Report back each line of the records that contains the string "button".

Records excerpted from a collection:
——
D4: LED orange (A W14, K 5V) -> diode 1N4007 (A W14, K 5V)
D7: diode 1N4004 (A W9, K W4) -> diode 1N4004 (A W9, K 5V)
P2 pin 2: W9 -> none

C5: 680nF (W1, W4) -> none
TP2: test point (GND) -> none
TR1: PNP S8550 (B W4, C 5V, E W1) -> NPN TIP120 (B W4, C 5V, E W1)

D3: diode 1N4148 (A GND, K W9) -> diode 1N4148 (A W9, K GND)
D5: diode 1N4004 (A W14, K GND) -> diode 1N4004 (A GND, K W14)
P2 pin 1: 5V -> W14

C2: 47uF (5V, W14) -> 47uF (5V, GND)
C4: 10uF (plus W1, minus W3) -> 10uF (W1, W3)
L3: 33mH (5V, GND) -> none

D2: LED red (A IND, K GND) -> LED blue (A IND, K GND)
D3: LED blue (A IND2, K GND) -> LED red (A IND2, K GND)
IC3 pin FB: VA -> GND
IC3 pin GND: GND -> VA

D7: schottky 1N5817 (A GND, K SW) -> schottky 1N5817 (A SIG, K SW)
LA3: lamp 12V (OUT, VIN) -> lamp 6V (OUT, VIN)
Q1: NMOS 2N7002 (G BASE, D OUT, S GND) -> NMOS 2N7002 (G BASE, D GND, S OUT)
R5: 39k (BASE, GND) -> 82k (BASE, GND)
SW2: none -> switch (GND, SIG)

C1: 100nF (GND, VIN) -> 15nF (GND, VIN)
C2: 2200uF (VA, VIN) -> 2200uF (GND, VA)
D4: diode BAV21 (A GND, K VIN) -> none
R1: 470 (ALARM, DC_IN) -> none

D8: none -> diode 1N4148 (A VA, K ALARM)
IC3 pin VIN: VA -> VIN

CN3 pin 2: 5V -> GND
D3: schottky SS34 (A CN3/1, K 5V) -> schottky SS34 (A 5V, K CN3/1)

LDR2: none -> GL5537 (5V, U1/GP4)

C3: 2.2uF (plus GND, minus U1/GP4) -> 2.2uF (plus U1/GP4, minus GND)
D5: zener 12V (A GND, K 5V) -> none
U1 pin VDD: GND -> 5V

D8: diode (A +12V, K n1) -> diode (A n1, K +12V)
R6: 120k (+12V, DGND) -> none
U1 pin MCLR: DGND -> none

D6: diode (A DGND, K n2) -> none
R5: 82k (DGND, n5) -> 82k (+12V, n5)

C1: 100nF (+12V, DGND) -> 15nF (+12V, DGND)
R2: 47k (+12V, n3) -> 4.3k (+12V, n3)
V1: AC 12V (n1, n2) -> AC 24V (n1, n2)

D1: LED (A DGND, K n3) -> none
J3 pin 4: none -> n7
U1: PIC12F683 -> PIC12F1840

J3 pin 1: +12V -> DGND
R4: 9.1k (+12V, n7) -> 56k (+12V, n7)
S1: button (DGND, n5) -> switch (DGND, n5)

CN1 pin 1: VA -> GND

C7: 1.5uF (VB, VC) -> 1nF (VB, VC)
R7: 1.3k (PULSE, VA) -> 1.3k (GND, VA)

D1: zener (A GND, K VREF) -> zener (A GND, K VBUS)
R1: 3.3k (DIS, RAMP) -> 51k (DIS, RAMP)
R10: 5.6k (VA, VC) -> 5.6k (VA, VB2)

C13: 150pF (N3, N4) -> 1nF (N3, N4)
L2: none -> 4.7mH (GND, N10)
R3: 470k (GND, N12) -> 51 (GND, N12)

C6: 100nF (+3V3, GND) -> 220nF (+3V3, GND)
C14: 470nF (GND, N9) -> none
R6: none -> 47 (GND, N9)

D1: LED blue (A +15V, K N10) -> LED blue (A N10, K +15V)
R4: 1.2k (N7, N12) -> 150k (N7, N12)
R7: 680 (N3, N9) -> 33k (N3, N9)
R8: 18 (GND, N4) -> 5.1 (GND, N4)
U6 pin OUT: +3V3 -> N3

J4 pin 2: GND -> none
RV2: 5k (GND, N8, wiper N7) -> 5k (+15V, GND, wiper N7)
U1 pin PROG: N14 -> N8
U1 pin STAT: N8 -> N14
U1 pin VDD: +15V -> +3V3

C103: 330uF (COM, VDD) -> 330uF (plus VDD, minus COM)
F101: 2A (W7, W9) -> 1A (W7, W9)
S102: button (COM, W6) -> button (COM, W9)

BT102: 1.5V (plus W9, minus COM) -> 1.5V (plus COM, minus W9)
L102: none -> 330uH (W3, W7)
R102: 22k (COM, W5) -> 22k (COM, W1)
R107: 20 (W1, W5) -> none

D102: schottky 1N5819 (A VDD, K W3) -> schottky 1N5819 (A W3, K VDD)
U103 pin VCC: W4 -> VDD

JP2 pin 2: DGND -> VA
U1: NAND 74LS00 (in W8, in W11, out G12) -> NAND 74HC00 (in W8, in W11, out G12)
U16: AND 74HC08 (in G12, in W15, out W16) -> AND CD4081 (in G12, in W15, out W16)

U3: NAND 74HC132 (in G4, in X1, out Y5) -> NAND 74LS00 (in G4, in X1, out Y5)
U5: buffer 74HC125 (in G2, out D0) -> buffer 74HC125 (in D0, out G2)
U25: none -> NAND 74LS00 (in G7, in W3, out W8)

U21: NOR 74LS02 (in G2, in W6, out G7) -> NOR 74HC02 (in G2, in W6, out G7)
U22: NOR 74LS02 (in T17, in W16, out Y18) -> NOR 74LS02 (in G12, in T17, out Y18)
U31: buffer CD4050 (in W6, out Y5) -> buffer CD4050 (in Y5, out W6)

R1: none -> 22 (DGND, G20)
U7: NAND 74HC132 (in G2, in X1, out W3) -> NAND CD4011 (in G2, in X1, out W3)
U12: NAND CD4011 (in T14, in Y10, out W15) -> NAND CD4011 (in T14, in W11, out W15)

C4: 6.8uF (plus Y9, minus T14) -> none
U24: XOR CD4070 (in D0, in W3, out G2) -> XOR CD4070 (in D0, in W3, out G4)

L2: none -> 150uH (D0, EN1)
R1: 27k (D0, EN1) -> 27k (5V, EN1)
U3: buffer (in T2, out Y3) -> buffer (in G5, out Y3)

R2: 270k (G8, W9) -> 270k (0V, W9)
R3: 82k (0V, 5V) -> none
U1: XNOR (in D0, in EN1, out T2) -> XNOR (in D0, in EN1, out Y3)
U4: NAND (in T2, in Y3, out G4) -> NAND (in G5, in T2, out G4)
——
### Worked solution
S1: button (DGND, n5) -> switch (DGND, n5)
S102: button (COM, W6) -> button (COM, W9)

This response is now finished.